[Coordinate-based object records]

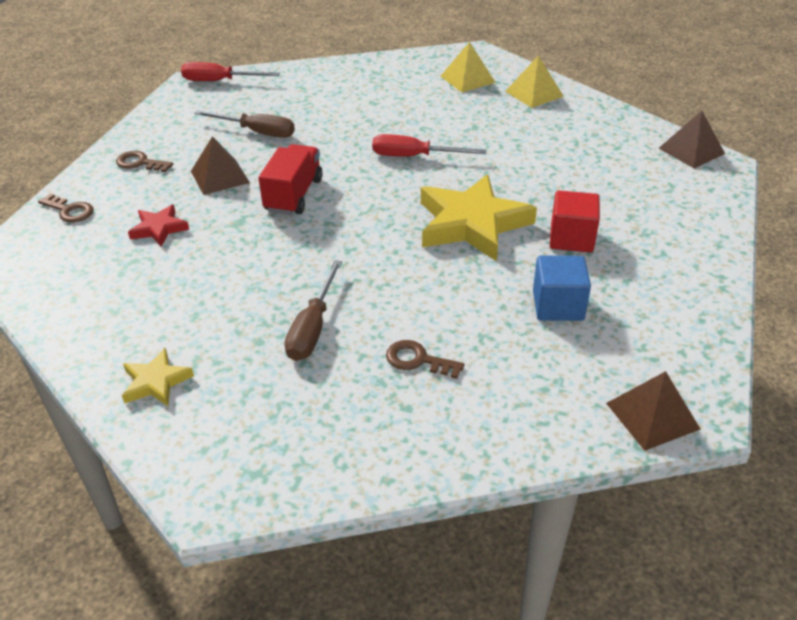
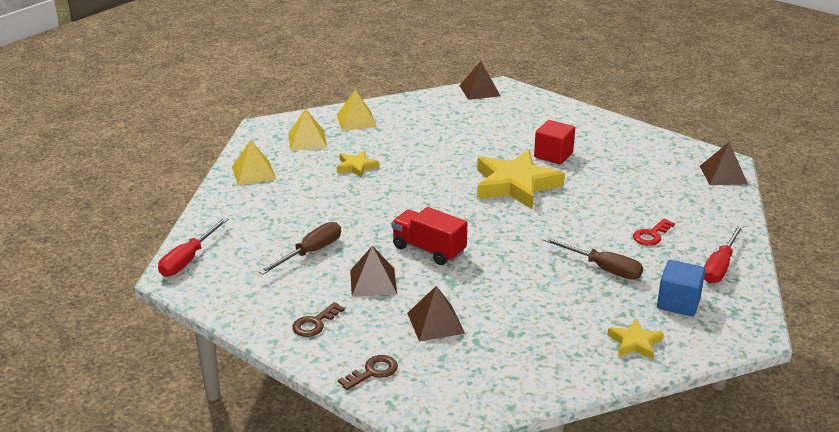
camera: 70 degrees left, 10 degrees down
(159, 228) = (435, 323): red star -> brown pyramid
(383, 70) = (253, 172): none -> yellow pyramid
(414, 156) = (410, 188): red screwdriver -> red screwdriver (720, 266)
(418, 360) = (651, 235): brown key -> red key
(435, 116) = (356, 166): none -> yellow star
(558, 305) = (619, 177): blue cube -> blue cube (678, 303)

**Task brief:**
Beginning from the line that contains "(418, 360) = (651, 235): brown key -> red key", give each line again exactly, through the final line of the records.

**Response area:**
(418, 360) = (651, 235): brown key -> red key
(435, 116) = (356, 166): none -> yellow star
(558, 305) = (619, 177): blue cube -> blue cube (678, 303)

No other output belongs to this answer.